Dataset rows:

== == ==

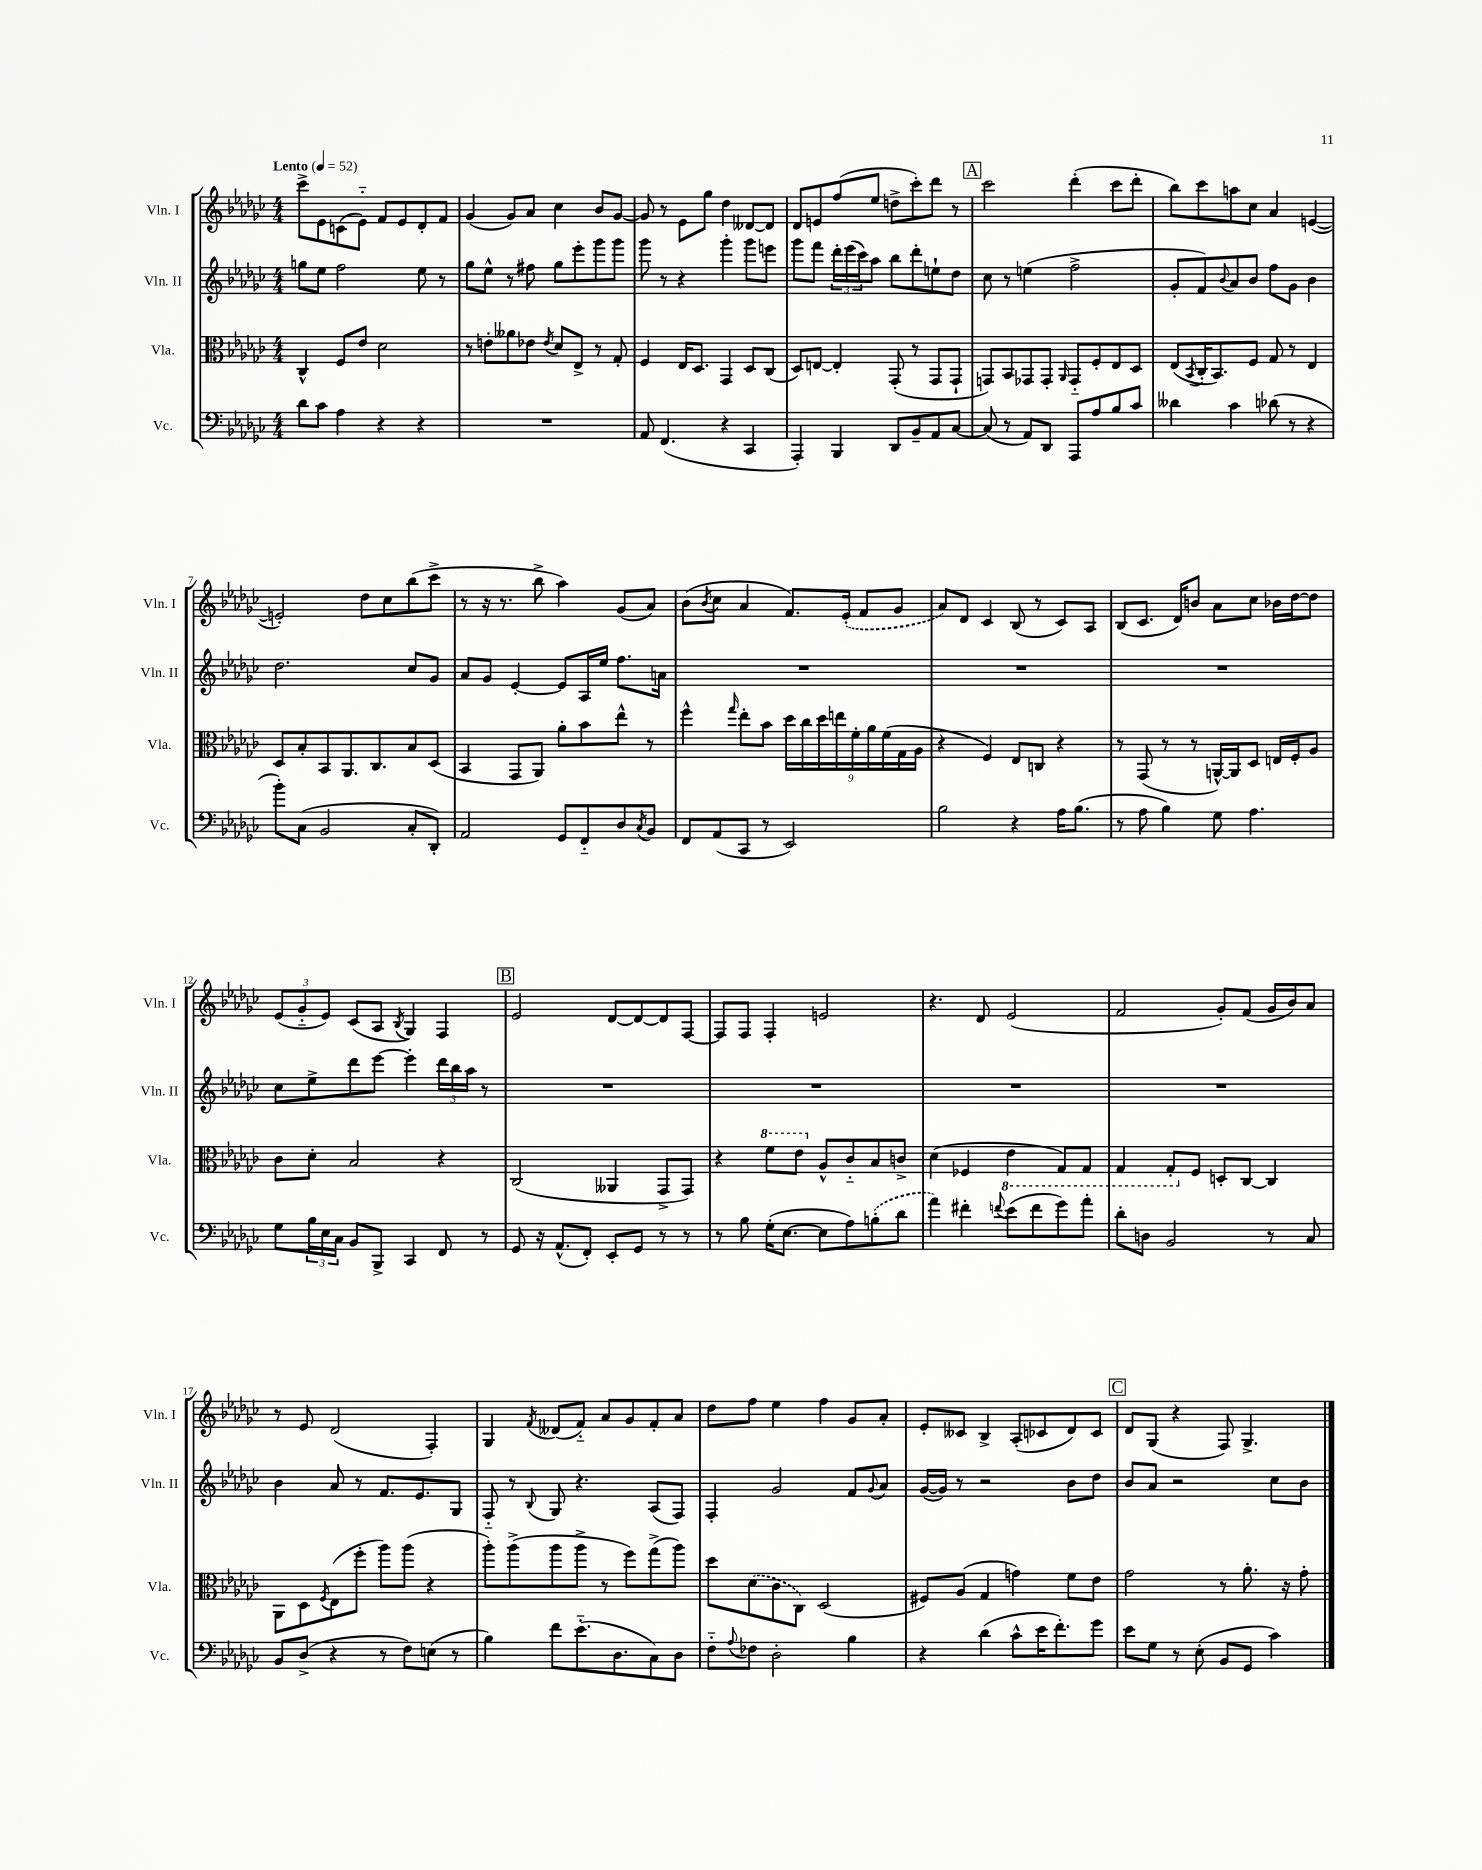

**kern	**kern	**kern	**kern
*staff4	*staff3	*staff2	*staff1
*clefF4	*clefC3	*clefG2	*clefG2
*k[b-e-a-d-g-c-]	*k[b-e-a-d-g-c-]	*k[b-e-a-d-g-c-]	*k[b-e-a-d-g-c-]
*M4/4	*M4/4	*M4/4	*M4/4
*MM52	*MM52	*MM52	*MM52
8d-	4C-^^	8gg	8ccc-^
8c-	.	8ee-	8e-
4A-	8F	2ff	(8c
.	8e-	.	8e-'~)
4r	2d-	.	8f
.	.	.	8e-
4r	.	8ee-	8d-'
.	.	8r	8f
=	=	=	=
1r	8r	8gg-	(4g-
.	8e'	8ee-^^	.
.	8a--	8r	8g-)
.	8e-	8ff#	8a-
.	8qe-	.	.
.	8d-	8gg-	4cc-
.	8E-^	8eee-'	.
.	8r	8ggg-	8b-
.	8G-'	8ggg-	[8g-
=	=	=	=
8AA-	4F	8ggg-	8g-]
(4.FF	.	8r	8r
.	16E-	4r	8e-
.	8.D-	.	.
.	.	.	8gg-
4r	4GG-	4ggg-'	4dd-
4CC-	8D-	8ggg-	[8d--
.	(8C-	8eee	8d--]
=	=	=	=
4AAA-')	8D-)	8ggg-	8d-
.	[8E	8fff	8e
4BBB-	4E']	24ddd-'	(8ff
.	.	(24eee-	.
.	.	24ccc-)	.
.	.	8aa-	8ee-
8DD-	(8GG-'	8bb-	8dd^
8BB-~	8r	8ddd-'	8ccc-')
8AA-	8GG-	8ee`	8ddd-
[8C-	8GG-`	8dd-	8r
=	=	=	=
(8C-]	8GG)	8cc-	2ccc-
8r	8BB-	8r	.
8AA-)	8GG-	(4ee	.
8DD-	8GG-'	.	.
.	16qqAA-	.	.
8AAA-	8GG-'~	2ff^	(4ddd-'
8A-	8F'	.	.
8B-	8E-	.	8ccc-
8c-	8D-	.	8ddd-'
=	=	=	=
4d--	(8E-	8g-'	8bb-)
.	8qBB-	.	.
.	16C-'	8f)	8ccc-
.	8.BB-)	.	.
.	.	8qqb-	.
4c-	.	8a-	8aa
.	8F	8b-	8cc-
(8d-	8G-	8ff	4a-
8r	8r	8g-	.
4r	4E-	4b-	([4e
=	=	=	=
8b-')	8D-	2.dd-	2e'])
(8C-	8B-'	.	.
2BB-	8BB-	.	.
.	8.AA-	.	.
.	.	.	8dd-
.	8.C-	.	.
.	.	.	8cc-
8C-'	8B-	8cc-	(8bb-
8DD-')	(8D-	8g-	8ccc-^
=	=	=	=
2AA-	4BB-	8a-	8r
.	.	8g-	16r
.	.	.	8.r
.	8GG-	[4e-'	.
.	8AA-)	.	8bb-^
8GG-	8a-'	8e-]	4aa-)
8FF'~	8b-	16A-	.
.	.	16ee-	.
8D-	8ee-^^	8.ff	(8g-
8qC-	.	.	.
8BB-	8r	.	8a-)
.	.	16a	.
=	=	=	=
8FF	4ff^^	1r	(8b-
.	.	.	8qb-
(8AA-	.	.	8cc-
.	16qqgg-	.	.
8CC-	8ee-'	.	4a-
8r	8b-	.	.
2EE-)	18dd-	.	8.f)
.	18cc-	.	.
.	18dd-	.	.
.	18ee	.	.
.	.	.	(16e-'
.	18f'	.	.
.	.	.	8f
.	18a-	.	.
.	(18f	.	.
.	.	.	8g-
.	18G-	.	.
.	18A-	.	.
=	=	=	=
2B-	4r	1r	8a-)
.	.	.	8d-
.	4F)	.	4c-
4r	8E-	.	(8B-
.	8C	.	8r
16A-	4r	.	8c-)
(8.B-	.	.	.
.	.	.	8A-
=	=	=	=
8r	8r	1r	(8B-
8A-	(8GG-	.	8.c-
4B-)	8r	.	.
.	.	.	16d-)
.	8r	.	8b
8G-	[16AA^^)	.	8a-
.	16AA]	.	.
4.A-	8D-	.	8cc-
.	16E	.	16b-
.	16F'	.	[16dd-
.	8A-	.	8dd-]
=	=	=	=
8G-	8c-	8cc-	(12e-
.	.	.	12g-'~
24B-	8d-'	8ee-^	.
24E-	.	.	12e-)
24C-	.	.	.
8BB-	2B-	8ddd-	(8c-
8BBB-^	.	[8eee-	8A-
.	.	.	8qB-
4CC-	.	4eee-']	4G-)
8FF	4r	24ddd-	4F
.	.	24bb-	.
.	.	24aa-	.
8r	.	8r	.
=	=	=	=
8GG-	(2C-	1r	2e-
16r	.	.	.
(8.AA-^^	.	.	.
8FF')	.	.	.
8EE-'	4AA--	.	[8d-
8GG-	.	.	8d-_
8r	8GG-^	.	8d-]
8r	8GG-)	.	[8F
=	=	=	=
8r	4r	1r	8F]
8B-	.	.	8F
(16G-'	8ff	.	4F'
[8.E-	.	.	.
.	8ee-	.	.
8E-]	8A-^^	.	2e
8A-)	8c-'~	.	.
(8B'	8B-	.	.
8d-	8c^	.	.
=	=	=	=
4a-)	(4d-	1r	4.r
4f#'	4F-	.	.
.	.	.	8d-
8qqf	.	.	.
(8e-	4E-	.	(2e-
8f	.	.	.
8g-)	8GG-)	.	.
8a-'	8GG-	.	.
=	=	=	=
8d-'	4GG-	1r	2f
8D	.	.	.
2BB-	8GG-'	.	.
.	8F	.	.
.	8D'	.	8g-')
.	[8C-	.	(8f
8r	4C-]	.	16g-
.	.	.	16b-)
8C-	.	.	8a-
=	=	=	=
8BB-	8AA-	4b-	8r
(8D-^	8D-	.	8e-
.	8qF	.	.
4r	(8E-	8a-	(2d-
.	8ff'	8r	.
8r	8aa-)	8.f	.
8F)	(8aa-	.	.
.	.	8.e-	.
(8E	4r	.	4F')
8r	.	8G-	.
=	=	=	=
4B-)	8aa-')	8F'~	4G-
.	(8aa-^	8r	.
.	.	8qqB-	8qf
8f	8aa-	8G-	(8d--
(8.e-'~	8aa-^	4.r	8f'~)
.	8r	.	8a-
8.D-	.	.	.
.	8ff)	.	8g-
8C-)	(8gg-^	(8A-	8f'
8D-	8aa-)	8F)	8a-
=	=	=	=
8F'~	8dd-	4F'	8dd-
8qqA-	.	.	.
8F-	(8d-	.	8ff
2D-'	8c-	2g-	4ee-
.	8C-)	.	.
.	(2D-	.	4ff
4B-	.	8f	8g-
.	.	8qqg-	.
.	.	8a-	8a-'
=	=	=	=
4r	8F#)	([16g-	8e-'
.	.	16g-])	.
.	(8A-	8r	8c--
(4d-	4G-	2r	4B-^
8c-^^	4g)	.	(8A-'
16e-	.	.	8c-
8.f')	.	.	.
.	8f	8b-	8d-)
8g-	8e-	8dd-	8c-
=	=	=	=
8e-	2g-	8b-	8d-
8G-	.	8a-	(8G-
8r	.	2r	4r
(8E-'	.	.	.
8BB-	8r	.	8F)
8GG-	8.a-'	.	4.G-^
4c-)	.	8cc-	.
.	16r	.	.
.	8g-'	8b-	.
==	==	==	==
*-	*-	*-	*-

== == ==

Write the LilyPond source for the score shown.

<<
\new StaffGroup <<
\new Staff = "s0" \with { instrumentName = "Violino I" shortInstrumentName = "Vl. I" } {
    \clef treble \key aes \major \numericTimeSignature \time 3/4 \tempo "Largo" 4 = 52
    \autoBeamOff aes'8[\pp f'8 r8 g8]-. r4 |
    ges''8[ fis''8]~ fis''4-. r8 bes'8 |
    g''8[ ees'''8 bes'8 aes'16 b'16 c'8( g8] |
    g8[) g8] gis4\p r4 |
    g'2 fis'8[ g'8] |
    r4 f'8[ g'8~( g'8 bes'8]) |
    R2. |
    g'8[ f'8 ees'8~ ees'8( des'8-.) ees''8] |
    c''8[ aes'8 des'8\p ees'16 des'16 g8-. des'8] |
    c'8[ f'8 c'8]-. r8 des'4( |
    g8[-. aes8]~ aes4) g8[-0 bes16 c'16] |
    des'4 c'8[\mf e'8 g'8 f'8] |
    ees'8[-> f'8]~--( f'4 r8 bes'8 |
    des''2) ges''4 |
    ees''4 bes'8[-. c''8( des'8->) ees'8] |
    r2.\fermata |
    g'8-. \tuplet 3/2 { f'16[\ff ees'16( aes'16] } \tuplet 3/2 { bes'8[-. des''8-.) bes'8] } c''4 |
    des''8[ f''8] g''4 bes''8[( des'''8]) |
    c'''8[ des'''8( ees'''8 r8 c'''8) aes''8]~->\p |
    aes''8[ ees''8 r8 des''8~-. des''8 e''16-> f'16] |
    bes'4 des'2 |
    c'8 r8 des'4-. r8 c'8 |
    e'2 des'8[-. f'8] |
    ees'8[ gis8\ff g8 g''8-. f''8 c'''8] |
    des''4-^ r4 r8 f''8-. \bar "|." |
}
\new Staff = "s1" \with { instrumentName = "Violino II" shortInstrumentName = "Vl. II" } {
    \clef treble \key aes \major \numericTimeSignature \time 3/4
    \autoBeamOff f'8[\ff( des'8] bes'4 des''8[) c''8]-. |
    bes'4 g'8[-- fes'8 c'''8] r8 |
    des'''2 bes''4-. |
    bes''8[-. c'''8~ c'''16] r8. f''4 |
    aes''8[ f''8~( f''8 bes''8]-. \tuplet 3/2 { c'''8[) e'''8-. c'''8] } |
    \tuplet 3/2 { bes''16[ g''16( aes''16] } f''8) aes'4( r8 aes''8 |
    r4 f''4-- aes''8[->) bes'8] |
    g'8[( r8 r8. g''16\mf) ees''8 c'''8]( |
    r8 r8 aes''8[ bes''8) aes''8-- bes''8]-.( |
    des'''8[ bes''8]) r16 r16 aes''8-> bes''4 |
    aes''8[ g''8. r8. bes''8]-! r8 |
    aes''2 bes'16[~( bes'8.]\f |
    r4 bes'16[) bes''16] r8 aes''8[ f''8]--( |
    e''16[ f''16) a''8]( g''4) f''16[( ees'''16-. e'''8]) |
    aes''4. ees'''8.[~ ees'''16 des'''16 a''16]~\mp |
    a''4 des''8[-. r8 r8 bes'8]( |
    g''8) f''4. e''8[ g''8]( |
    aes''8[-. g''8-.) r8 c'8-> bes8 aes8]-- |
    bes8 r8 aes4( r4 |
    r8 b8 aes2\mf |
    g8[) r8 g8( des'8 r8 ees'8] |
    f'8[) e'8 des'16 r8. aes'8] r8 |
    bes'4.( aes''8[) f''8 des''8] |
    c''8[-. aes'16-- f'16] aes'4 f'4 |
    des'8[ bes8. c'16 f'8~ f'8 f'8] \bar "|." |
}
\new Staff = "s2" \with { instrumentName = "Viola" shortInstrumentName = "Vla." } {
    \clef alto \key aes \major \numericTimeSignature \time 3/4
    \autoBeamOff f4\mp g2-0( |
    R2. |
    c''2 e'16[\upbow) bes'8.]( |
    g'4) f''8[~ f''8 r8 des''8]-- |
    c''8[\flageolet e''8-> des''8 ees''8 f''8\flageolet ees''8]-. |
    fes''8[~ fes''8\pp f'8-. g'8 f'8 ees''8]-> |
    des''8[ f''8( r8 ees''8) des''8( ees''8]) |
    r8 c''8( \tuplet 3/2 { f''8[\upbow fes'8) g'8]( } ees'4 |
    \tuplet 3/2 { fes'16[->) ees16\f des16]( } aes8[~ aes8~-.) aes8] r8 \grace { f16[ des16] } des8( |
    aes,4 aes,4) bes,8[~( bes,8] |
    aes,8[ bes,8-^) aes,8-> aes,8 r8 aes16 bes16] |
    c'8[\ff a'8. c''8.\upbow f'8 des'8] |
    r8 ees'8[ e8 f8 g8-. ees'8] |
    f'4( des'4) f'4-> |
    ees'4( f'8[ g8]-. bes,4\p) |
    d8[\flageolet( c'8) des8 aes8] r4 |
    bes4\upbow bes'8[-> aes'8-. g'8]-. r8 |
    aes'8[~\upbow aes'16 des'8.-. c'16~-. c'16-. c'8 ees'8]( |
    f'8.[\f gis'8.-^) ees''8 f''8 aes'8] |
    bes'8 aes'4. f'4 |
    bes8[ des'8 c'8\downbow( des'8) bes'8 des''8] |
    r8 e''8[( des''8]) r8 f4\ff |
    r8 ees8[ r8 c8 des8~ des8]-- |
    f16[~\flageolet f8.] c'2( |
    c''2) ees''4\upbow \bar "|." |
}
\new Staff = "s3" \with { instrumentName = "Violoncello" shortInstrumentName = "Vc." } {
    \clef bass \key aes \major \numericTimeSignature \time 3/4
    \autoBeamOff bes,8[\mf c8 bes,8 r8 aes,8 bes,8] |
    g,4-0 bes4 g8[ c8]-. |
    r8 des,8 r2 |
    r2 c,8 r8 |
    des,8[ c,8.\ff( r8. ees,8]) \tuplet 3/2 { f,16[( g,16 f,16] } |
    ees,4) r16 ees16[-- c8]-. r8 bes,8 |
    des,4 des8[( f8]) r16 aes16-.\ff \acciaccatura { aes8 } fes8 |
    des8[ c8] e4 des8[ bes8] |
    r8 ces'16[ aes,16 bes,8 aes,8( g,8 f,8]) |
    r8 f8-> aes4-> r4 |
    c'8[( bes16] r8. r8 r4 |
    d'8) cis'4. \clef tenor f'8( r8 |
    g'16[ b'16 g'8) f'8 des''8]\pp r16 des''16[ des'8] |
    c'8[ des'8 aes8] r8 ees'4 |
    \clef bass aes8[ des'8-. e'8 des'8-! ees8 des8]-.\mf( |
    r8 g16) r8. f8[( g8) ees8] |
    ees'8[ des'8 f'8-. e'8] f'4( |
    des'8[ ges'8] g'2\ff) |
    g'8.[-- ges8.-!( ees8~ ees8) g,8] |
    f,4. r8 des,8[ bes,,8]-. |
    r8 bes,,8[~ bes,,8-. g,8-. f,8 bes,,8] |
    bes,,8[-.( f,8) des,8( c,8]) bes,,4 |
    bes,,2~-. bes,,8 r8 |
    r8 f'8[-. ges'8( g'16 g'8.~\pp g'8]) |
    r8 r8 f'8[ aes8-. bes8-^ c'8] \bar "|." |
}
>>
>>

== == ==

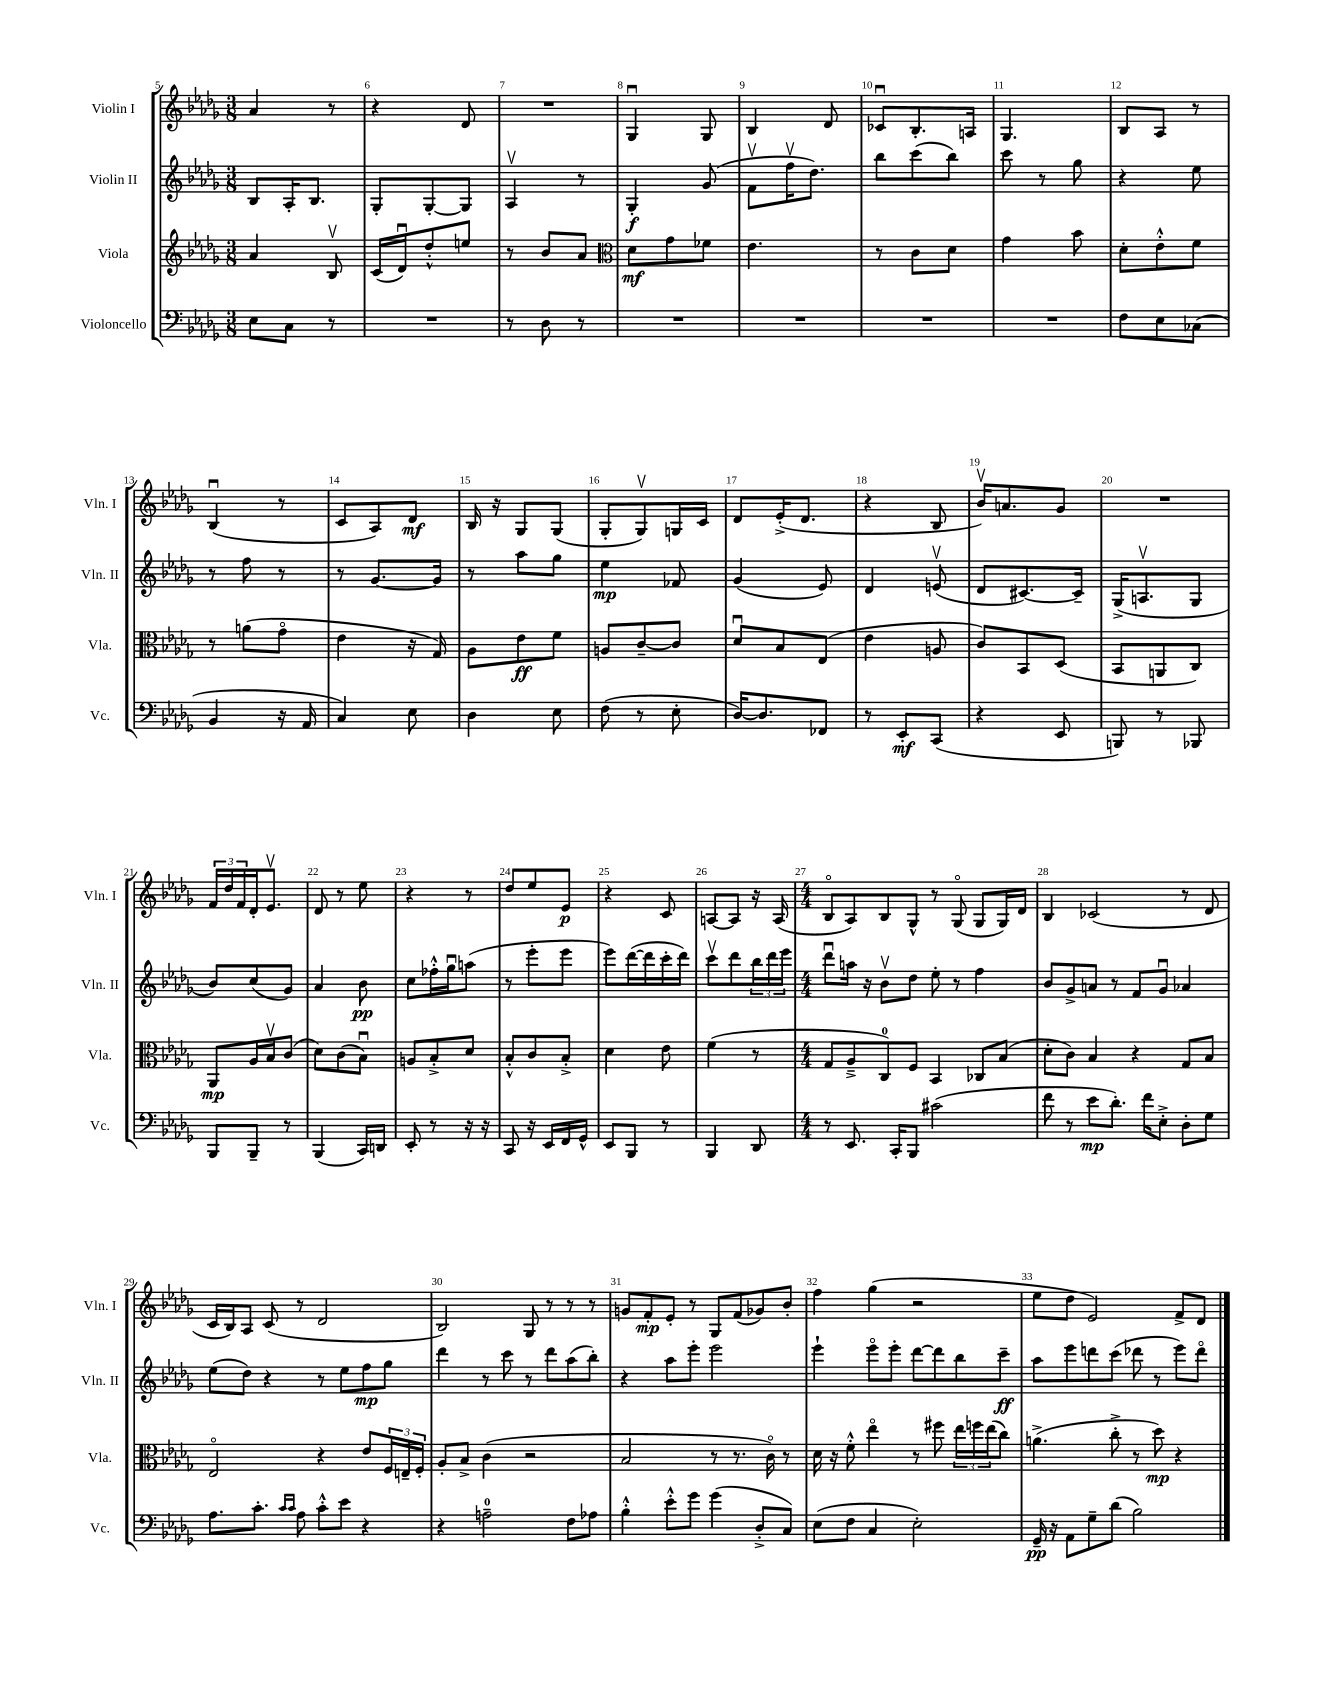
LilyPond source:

== == ==

Output the lines from the line containing "Write the LilyPond" to the line containing "r8 g8]-. r4 |", inclusive, as a JSON list of strings with one string per line, omitting blank lines.

Result of the exercise:
[
  "Write the LilyPond source for the score shown.",
  "<<",
  "\\new StaffGroup <<",
  "\\new Staff = \"s0\" \\with { instrumentName = \"Violino I\" shortInstrumentName = \"Vl. I\" } {",
  "    \\clef treble \\key aes \\major \\numericTimeSignature \\time 3/4 \\tempo \"Largo\" 4 = 52",
  "    \\autoBeamOff aes'8[\\pp f'8 r8 g8]-. r4 |"
]